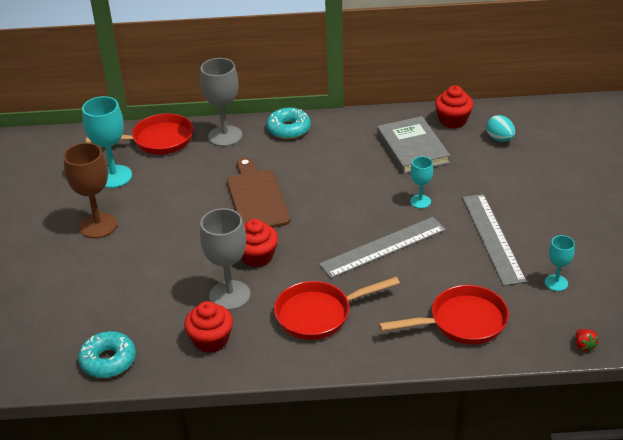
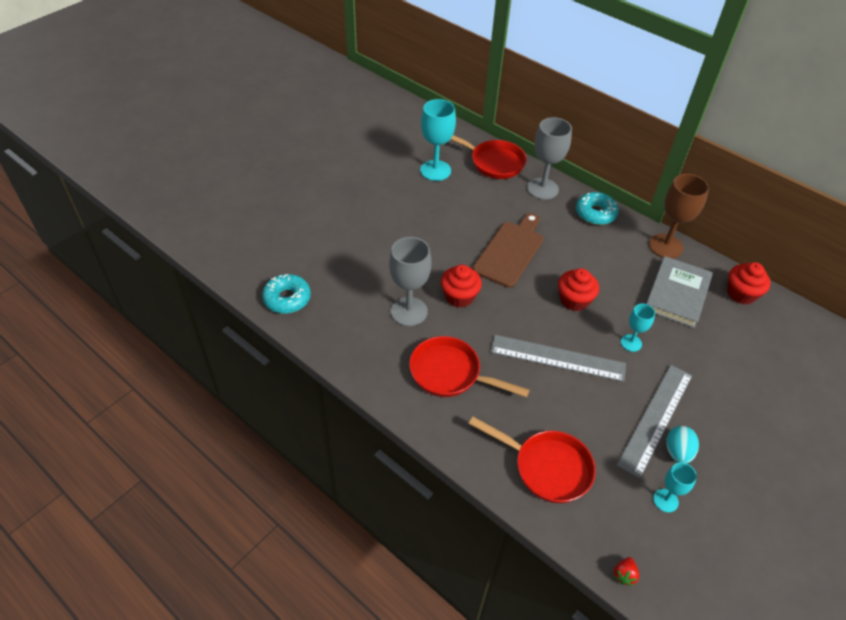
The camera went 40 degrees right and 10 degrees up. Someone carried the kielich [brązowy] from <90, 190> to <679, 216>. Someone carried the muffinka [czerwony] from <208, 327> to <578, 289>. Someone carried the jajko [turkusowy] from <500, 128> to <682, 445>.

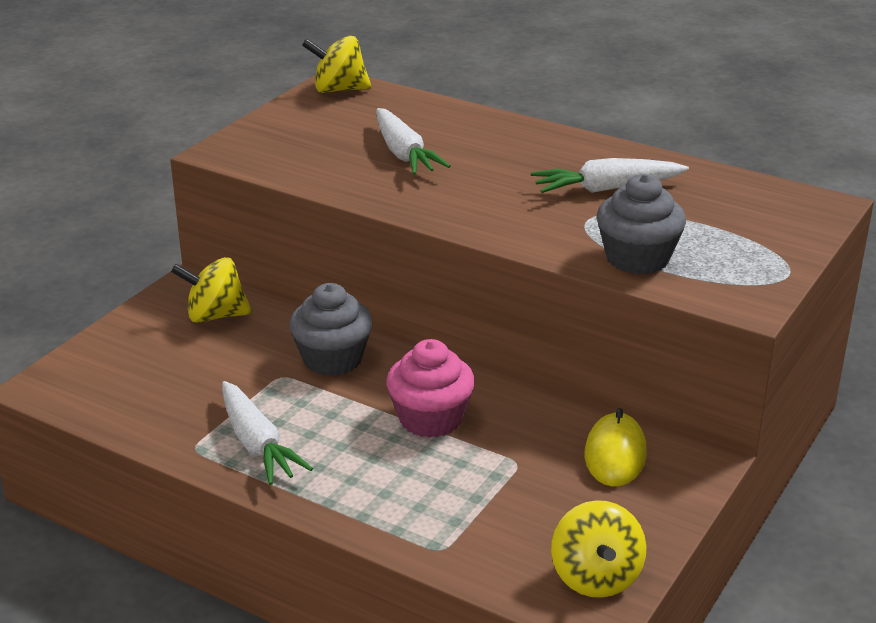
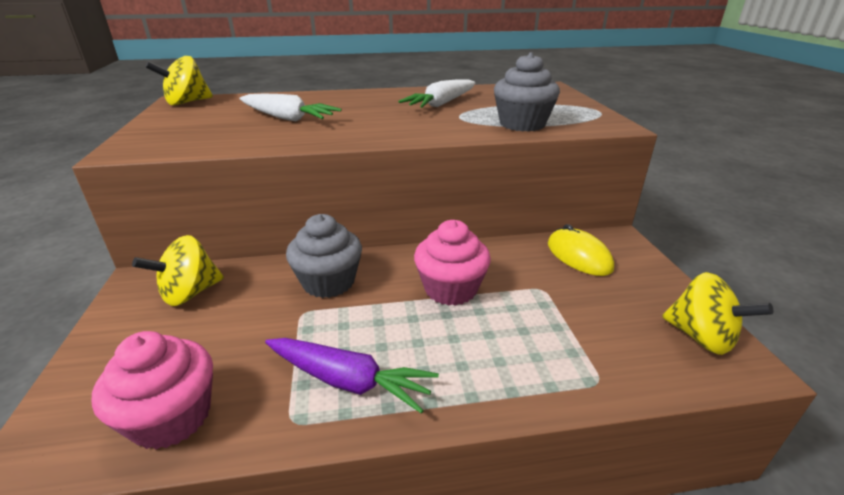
The camera went 40 degrees left and 0 degrees up. Someone put down the muffinka [różowy] at <152, 390>. Someone repainted the marchewka [biały] at <267, 433>, which became the marchewka [fioletowy] at <352, 376>.

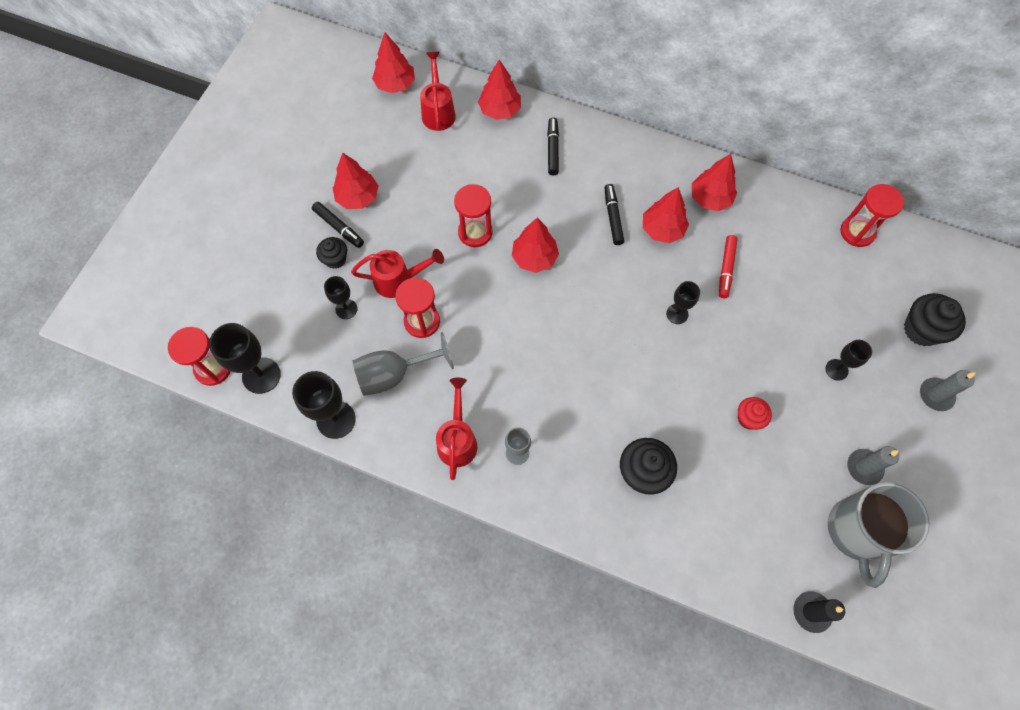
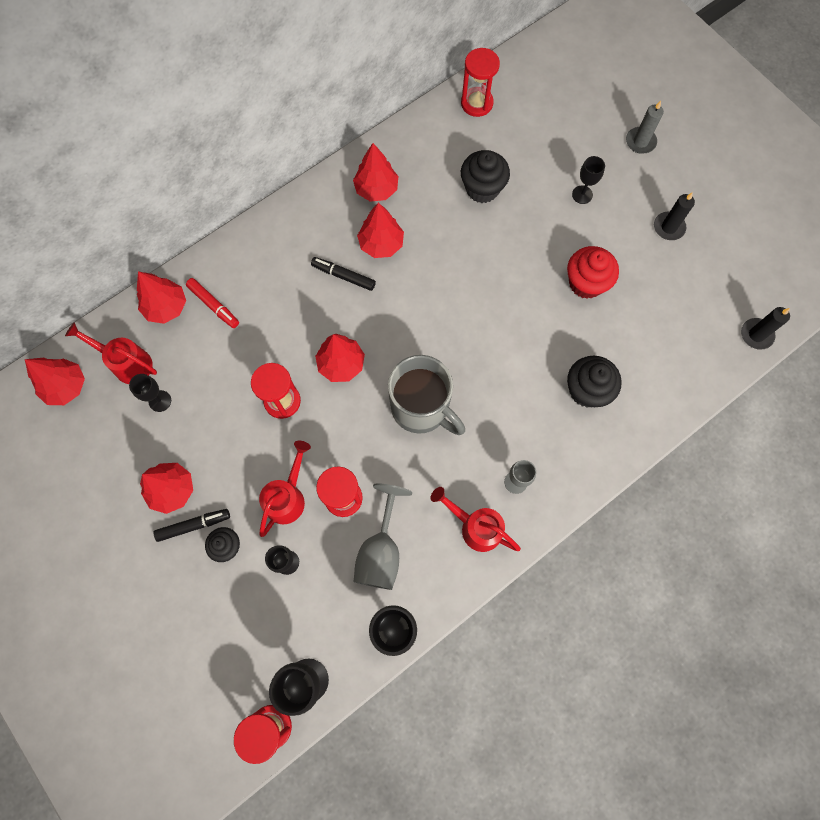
The camera went 60 degrees left and 5 degrees up. Someone took away the flamaster [czarny] at <553, 146>. Someone carried the kielich [czarny] from <683, 302> to <150, 393>. Someone carried the flamaster [czerwony] from <728, 266> to <212, 303>. Someone carried the kubek [szary] from <879, 535> to <426, 395>. Someone carried the muffinka [czarny] from <935, 319> to <485, 176>. Someone repainted the świeca [szary] at <873, 465>, which became the świeca [czarny] at <674, 216>. Someone scaled the muffinka [czerwony] at <755, 413> by 1.63.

* DIRECTIONS: This task calls for the lines from the line containing "The camera went 40 degrees left" through the end of the listing, set down exactly and only, with pictures omitted.

* SOLUTION:
The camera went 40 degrees left and 0 degrees up. Someone put down the muffinka [różowy] at <152, 390>. Someone repainted the marchewka [biały] at <267, 433>, which became the marchewka [fioletowy] at <352, 376>.

The camera went 60 degrees left and 5 degrees up. Someone took away the flamaster [czarny] at <553, 146>. Someone carried the kielich [czarny] from <683, 302> to <150, 393>. Someone carried the flamaster [czerwony] from <728, 266> to <212, 303>. Someone carried the kubek [szary] from <879, 535> to <426, 395>. Someone carried the muffinka [czarny] from <935, 319> to <485, 176>. Someone repainted the świeca [szary] at <873, 465>, which became the świeca [czarny] at <674, 216>. Someone scaled the muffinka [czerwony] at <755, 413> by 1.63.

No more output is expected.